**The records**
****************

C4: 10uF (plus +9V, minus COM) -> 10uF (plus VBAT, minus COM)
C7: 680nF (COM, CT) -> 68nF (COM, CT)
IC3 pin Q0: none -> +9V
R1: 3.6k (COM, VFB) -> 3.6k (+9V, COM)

****************

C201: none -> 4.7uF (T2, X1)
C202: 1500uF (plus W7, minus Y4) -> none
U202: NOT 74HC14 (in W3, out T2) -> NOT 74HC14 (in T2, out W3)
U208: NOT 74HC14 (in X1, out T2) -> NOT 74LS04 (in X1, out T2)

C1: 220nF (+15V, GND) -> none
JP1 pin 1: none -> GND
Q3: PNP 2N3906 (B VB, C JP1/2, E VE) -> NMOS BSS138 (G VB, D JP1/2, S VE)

****************

**How to complete this task**
Copy out each line of the data above, exactly, if it lies between the line holding "U208: NOT 74HC14" and the line holding "Q3: PNP 2N3906", inclusive; copy no other line.

**The completed task**
U208: NOT 74HC14 (in X1, out T2) -> NOT 74LS04 (in X1, out T2)

C1: 220nF (+15V, GND) -> none
JP1 pin 1: none -> GND
Q3: PNP 2N3906 (B VB, C JP1/2, E VE) -> NMOS BSS138 (G VB, D JP1/2, S VE)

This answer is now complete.